## Brief:
Where the word "Schneidebrett" occurs in a line of the listing below, copy that line.
[Records for processing Boundary: Start]
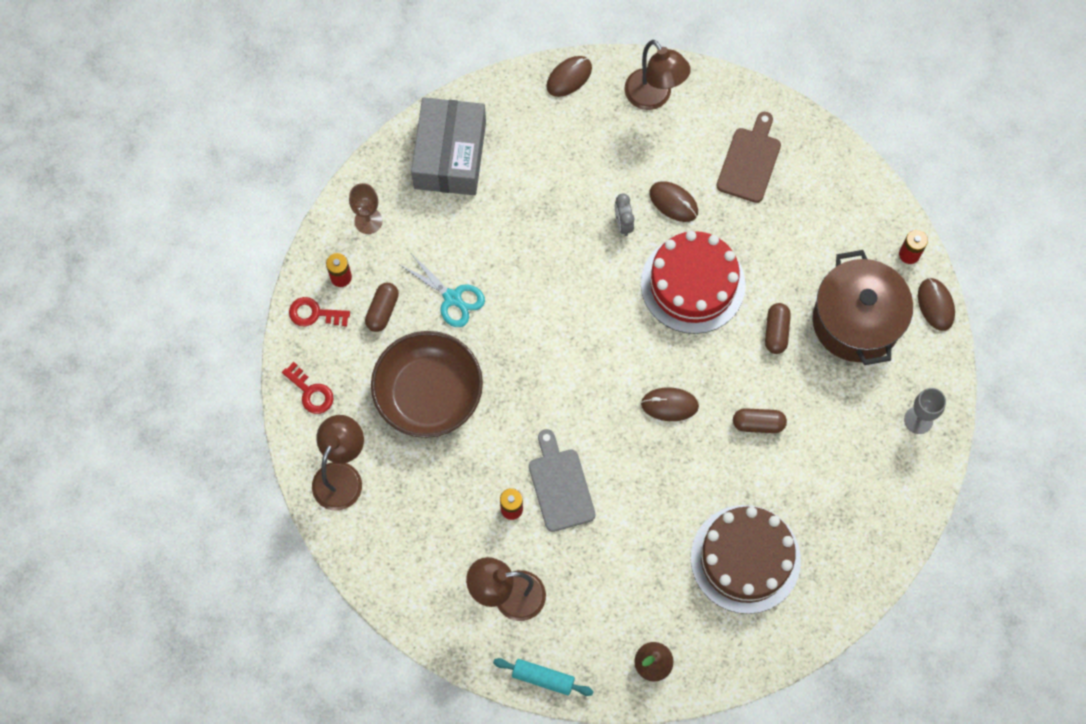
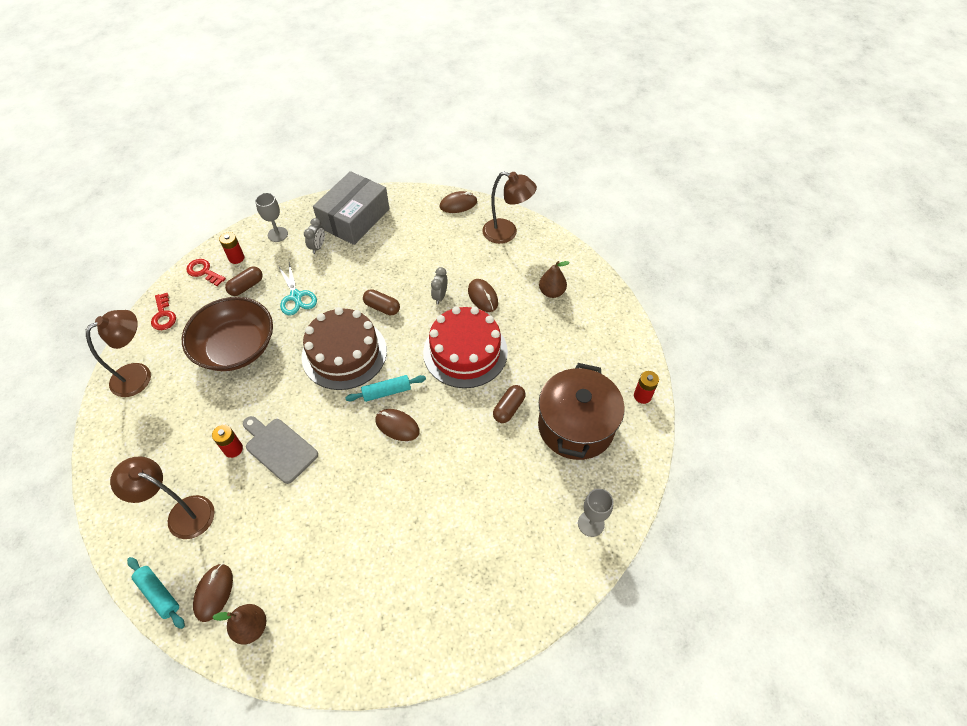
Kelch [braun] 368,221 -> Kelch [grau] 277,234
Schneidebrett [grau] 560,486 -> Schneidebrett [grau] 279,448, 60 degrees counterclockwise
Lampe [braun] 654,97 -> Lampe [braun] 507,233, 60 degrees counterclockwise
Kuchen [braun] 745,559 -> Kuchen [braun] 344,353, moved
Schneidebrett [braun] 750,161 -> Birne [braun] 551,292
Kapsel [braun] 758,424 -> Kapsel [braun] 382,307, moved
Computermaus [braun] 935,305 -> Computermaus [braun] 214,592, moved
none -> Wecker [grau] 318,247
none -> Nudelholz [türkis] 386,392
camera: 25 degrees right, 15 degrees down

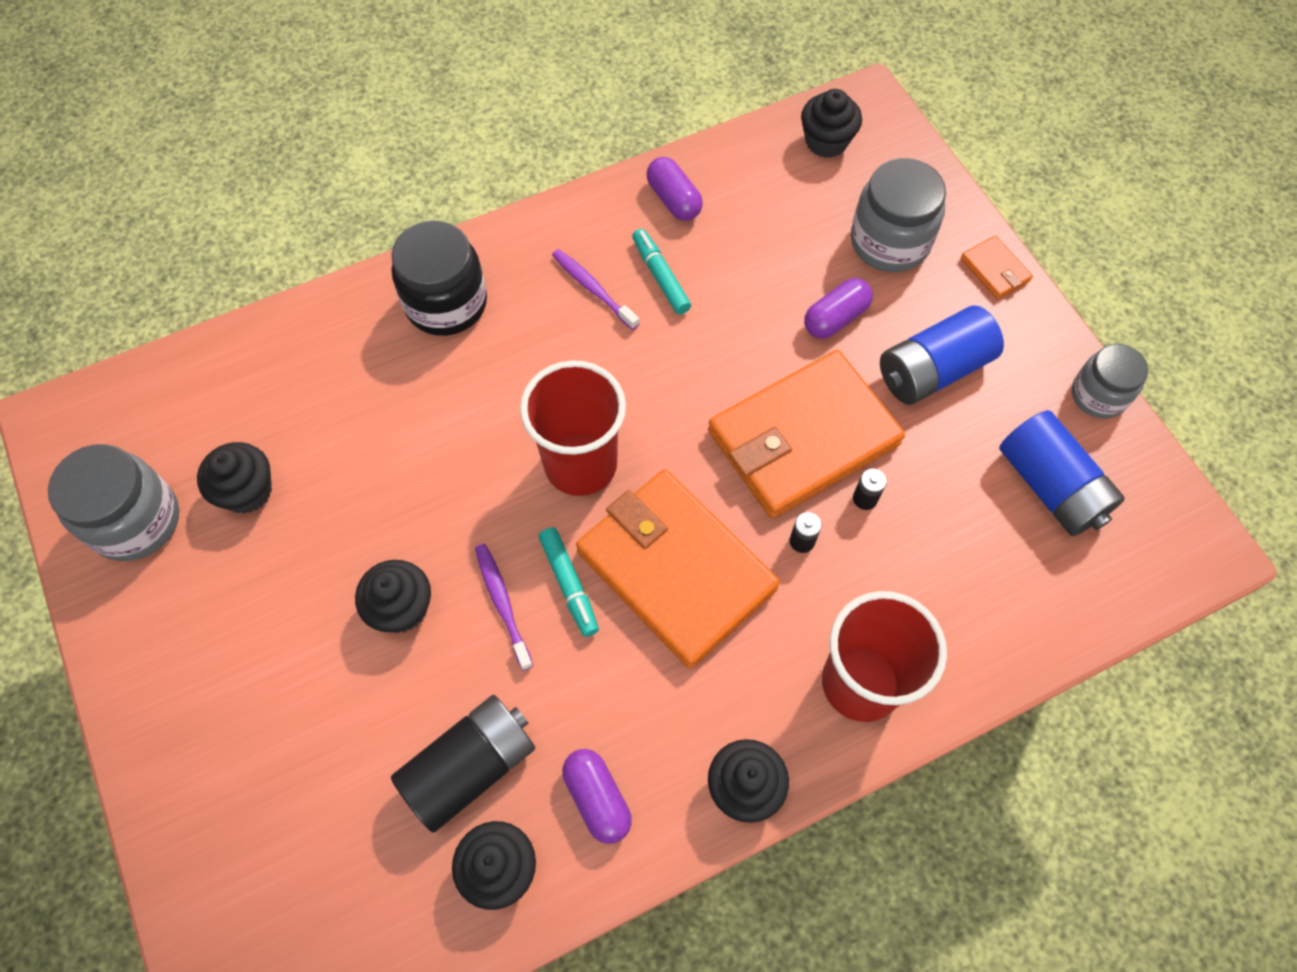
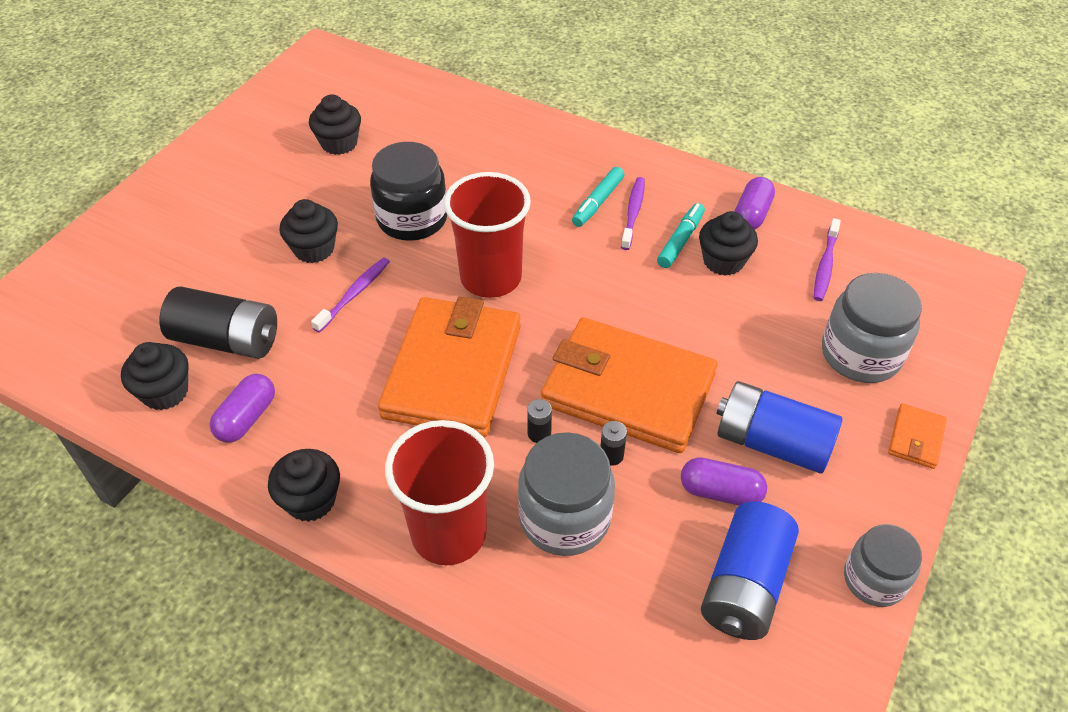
Einmachglas [grau] 136,521 -> Einmachglas [grau] 564,518, moved
Einmachglas [schwarz] 446,303 -> Einmachglas [schwarz] 412,219, moved
Filzstift [türkis] 569,585 -> Filzstift [türkis] 597,202, moved
Muffin [schwarz] 826,141 -> Muffin [schwarz] 723,261, moved
Kapsel [lila] 835,318 -> Kapsel [lila] 720,492, moved
none -> Zahnbürste [lila] 825,265
camera: 55 degrees right, 15 degrees down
[Records for processing Boundary: End]
## Solution for this exercise:
Schneidebrett [grau] 560,486 -> Schneidebrett [grau] 279,448, 60 degrees counterclockwise
Schneidebrett [braun] 750,161 -> Birne [braun] 551,292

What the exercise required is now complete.